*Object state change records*
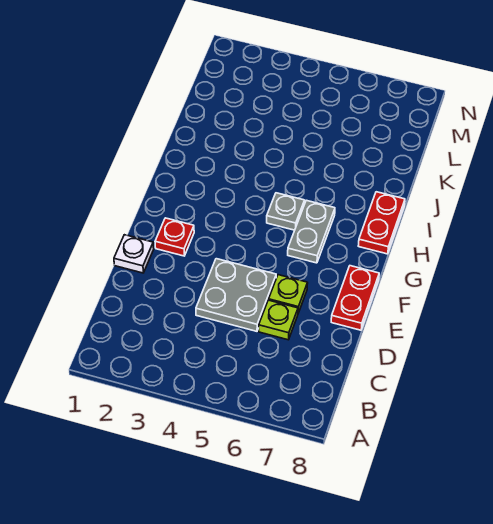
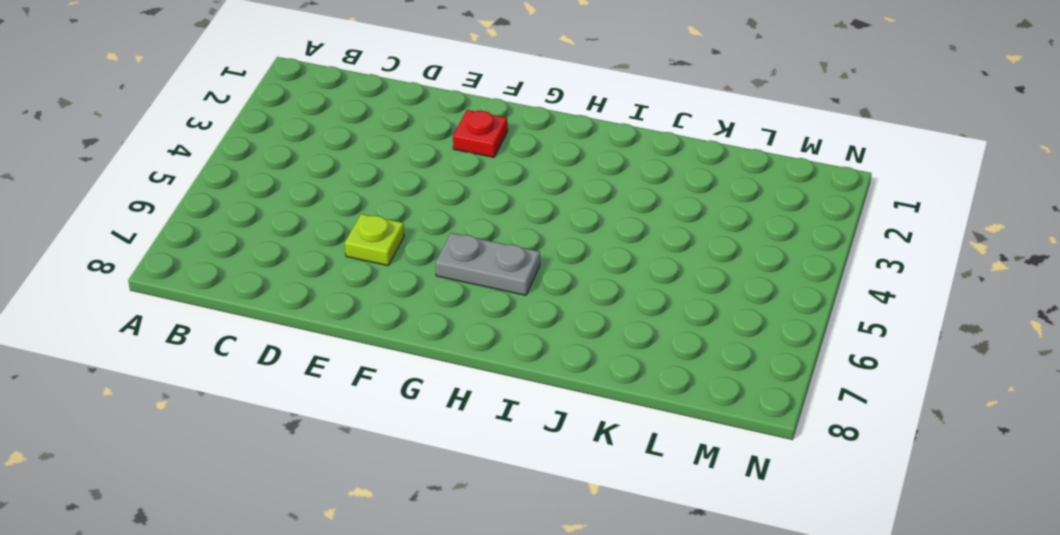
none -> grey plate D4:E5 level 1
none -> lime plate D6 level 1

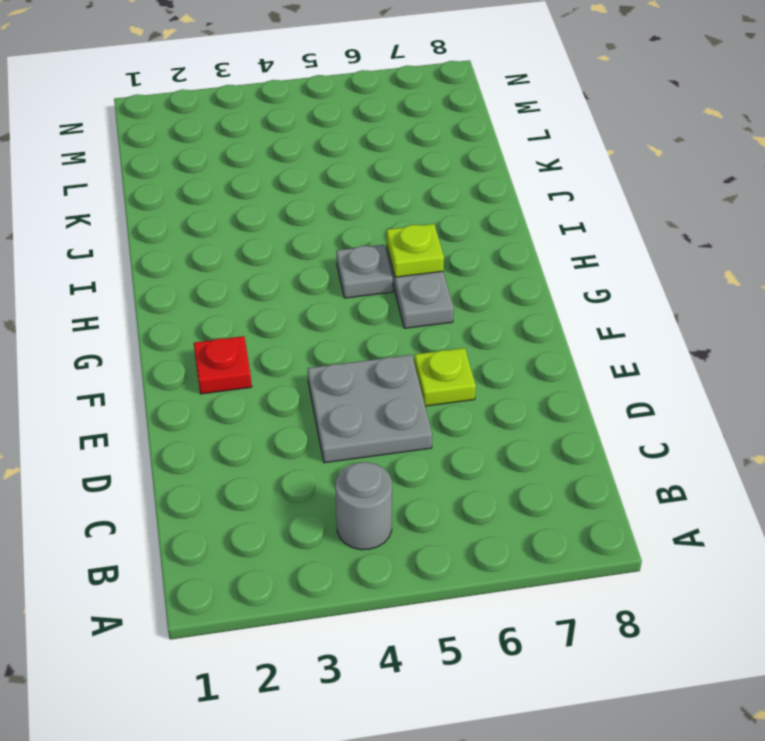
grey round brick B4 level 1 -> none
lime plate H6 level 2 -> lime plate D6 level 1
none -> white plate E1 level 1
none -> red plate E8:F8 level 1

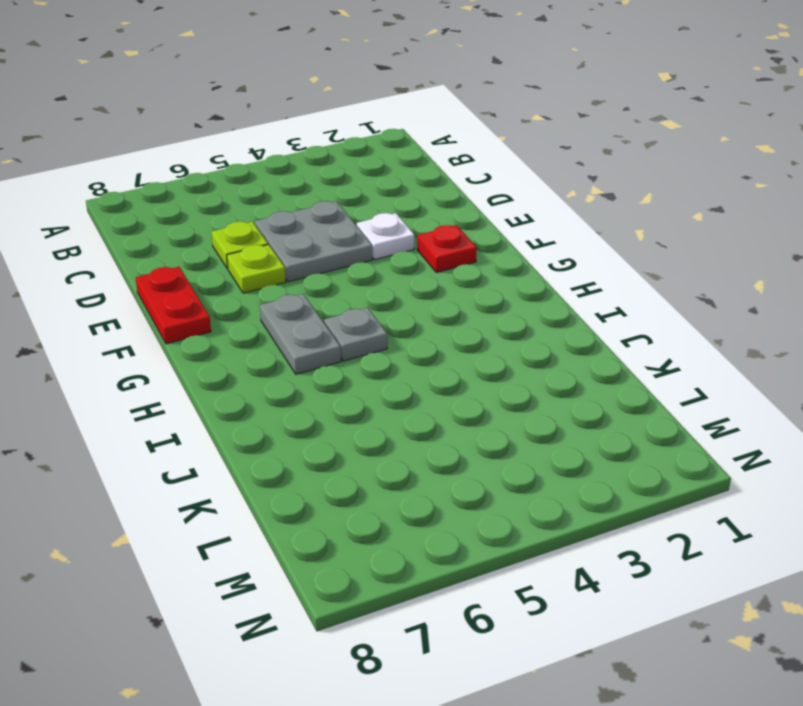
white plate E3 level 1 -> white plate E1 level 1
none -> red plate H8:I8 level 1

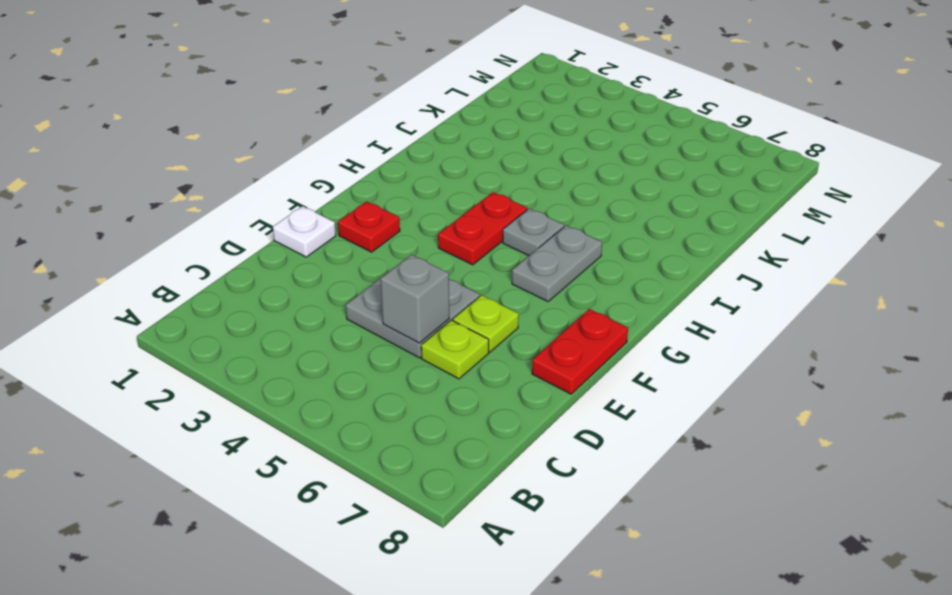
grey brick D5 level 2 -> none
red plate G4:H4 level 1 -> red plate H8:I8 level 1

*Action item*
The lines above that hold the word "grey" should be found and copied out.

*Answer to the exercise*
none -> grey plate D4:E5 level 1
grey round brick B4 level 1 -> none
grey brick D5 level 2 -> none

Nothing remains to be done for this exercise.